___ DATA

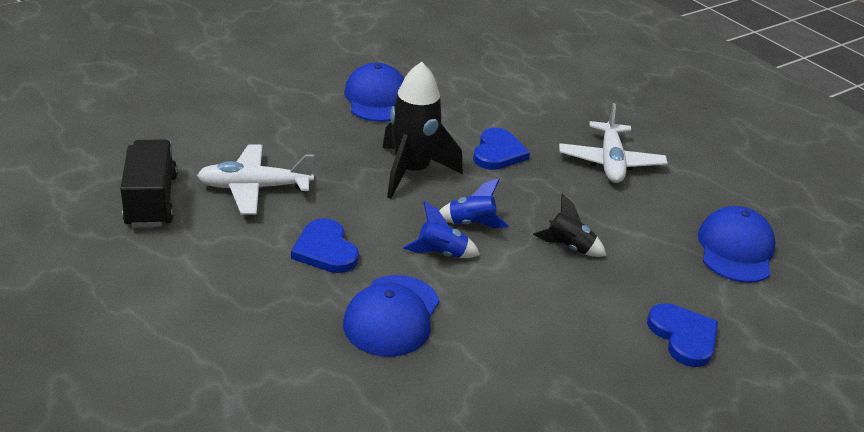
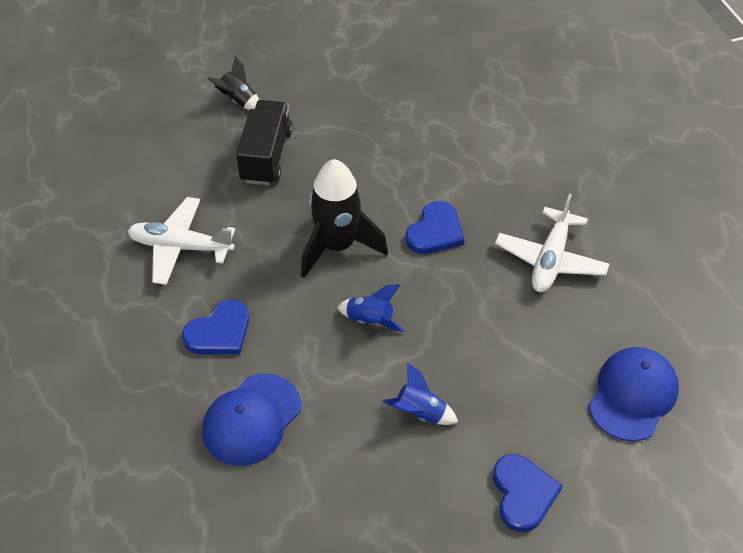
camera: 20 degrees right, 15 degrees up
black truck [120,139,177,227] -> black truck moved to [236,100,293,185]
blue heart [291,218,359,273] -> blue heart turned 120 degrees counterclockwise [182,300,249,354]
blue cap [344,63,404,122] -> none
blue rocket [403,201,480,258] -> blue rocket moved to [383,363,458,425]
black rocket [533,194,606,257] -> black rocket moved to [207,56,259,110]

______

PROMPT: Give back the records above exactly, with no pictures.

TASK RESULT:
camera: 20 degrees right, 15 degrees up
black truck [120,139,177,227] -> black truck moved to [236,100,293,185]
blue heart [291,218,359,273] -> blue heart turned 120 degrees counterclockwise [182,300,249,354]
blue cap [344,63,404,122] -> none
blue rocket [403,201,480,258] -> blue rocket moved to [383,363,458,425]
black rocket [533,194,606,257] -> black rocket moved to [207,56,259,110]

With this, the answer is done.